> **What to produce**
Working from the top of the records below, reproduce each line exactly, ending once you have written the line containing "R102: 1.5k (COM, IC104/PB1) -> none".

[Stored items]
┄┄┄┄┄┄┄┄┄┄
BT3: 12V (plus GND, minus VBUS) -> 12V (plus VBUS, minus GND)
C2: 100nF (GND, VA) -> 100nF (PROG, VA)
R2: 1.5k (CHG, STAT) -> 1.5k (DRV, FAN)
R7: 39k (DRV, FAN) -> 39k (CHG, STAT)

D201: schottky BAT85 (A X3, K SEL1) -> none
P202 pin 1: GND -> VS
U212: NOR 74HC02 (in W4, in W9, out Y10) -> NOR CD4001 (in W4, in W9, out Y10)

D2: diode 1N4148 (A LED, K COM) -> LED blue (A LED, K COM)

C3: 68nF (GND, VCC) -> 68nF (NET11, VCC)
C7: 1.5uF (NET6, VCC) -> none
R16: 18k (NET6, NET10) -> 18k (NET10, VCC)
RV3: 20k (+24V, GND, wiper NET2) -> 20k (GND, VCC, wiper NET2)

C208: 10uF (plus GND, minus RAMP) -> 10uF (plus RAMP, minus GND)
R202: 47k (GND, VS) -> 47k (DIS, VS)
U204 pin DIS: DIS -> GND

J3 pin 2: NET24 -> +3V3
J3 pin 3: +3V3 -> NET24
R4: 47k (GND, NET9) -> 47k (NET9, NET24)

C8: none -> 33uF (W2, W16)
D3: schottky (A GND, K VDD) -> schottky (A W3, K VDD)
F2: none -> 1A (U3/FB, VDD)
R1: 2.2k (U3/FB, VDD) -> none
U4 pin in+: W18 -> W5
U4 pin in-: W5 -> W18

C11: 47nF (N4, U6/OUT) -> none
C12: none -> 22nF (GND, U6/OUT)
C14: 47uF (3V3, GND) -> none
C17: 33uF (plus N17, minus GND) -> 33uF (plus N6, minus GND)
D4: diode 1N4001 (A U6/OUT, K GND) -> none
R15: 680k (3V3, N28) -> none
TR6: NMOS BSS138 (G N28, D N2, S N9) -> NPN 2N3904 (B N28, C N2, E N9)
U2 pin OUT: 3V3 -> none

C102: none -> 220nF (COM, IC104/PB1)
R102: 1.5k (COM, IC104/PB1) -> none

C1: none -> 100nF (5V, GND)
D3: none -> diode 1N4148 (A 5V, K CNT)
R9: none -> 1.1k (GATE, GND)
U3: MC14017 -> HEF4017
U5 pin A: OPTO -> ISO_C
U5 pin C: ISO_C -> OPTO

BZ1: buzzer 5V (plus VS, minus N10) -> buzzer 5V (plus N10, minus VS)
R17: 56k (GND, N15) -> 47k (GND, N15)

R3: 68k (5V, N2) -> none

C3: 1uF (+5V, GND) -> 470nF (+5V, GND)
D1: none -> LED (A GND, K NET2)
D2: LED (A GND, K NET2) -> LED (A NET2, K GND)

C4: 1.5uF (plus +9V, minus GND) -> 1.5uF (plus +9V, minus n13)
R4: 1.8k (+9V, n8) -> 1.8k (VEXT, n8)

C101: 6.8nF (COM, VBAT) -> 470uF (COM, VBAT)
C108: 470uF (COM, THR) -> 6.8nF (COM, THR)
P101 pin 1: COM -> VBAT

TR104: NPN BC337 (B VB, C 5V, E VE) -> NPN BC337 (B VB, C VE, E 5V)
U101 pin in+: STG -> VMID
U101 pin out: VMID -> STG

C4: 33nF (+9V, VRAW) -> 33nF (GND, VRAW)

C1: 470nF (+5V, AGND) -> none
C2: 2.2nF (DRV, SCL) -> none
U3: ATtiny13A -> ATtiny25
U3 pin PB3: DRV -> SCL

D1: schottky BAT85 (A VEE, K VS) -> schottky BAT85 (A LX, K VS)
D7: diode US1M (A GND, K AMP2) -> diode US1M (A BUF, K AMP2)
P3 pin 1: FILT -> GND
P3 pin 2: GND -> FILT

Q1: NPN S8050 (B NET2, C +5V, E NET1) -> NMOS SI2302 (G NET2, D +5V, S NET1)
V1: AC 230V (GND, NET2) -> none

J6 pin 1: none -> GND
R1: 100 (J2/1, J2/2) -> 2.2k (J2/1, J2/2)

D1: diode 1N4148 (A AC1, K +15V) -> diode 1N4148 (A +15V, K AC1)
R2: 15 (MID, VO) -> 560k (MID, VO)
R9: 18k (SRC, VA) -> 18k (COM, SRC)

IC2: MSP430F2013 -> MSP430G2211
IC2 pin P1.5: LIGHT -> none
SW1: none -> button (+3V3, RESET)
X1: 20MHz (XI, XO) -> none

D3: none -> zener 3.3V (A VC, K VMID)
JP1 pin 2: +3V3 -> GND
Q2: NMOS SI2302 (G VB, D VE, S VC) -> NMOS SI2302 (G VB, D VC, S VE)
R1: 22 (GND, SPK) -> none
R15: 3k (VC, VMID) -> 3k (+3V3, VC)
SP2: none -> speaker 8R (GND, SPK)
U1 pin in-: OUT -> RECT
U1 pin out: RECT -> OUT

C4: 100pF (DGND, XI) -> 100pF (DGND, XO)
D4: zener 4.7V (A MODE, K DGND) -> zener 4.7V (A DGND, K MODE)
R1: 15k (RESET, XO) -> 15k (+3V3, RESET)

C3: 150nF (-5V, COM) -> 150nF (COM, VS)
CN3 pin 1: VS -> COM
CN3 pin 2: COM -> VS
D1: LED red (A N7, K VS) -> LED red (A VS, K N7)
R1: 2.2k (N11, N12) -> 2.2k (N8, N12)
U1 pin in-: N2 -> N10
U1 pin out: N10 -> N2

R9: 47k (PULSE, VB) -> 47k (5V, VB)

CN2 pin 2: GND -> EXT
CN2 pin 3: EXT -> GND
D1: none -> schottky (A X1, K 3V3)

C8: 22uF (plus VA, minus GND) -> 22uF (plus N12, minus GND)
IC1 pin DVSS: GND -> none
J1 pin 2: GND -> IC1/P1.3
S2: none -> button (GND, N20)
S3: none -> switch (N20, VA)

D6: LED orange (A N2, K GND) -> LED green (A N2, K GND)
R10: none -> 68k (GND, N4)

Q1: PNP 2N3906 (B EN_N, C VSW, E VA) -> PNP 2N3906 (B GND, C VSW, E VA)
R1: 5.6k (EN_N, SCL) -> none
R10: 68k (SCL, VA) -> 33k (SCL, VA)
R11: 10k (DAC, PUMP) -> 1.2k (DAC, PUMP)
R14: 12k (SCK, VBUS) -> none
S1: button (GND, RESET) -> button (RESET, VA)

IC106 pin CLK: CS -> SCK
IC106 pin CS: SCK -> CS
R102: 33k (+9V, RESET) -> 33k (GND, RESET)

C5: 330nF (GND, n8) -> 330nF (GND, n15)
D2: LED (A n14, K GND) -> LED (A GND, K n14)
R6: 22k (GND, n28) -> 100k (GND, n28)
┄┄┄┄┄┄┄┄┄┄
> **Exercise response**
BT3: 12V (plus GND, minus VBUS) -> 12V (plus VBUS, minus GND)
C2: 100nF (GND, VA) -> 100nF (PROG, VA)
R2: 1.5k (CHG, STAT) -> 1.5k (DRV, FAN)
R7: 39k (DRV, FAN) -> 39k (CHG, STAT)

D201: schottky BAT85 (A X3, K SEL1) -> none
P202 pin 1: GND -> VS
U212: NOR 74HC02 (in W4, in W9, out Y10) -> NOR CD4001 (in W4, in W9, out Y10)

D2: diode 1N4148 (A LED, K COM) -> LED blue (A LED, K COM)

C3: 68nF (GND, VCC) -> 68nF (NET11, VCC)
C7: 1.5uF (NET6, VCC) -> none
R16: 18k (NET6, NET10) -> 18k (NET10, VCC)
RV3: 20k (+24V, GND, wiper NET2) -> 20k (GND, VCC, wiper NET2)

C208: 10uF (plus GND, minus RAMP) -> 10uF (plus RAMP, minus GND)
R202: 47k (GND, VS) -> 47k (DIS, VS)
U204 pin DIS: DIS -> GND

J3 pin 2: NET24 -> +3V3
J3 pin 3: +3V3 -> NET24
R4: 47k (GND, NET9) -> 47k (NET9, NET24)

C8: none -> 33uF (W2, W16)
D3: schottky (A GND, K VDD) -> schottky (A W3, K VDD)
F2: none -> 1A (U3/FB, VDD)
R1: 2.2k (U3/FB, VDD) -> none
U4 pin in+: W18 -> W5
U4 pin in-: W5 -> W18

C11: 47nF (N4, U6/OUT) -> none
C12: none -> 22nF (GND, U6/OUT)
C14: 47uF (3V3, GND) -> none
C17: 33uF (plus N17, minus GND) -> 33uF (plus N6, minus GND)
D4: diode 1N4001 (A U6/OUT, K GND) -> none
R15: 680k (3V3, N28) -> none
TR6: NMOS BSS138 (G N28, D N2, S N9) -> NPN 2N3904 (B N28, C N2, E N9)
U2 pin OUT: 3V3 -> none

C102: none -> 220nF (COM, IC104/PB1)
R102: 1.5k (COM, IC104/PB1) -> none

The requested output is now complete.